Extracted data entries

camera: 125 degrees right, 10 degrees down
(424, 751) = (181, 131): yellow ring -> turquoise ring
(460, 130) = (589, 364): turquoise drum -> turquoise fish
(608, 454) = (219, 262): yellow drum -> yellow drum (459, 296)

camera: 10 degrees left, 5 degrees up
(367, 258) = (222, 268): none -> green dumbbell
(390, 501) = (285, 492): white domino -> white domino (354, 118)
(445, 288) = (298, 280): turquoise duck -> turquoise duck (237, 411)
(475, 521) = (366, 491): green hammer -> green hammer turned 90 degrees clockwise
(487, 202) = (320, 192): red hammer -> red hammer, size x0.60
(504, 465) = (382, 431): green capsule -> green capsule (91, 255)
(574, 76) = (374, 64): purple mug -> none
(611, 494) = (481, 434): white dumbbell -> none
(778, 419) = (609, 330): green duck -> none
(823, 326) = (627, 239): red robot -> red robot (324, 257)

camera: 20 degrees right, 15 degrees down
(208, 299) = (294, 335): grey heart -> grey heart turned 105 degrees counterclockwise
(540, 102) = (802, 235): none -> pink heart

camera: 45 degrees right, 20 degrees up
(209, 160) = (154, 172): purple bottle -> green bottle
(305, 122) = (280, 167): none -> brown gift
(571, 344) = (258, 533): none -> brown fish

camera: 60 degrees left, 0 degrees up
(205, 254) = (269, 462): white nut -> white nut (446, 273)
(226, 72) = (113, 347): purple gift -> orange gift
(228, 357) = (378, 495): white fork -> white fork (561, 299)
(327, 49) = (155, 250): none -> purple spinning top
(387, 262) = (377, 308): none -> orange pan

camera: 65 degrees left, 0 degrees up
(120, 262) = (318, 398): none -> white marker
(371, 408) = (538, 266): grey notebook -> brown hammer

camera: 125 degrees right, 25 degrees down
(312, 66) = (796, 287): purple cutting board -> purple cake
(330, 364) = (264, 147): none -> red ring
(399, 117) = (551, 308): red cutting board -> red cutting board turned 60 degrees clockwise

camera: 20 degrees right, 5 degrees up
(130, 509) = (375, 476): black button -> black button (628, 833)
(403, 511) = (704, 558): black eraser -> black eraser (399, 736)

● **Work required**
Show every line of the records above that contains the word "duck".

● **Task solution**
(445, 288) = (298, 280): turquoise duck -> turquoise duck (237, 411)
(778, 419) = (609, 330): green duck -> none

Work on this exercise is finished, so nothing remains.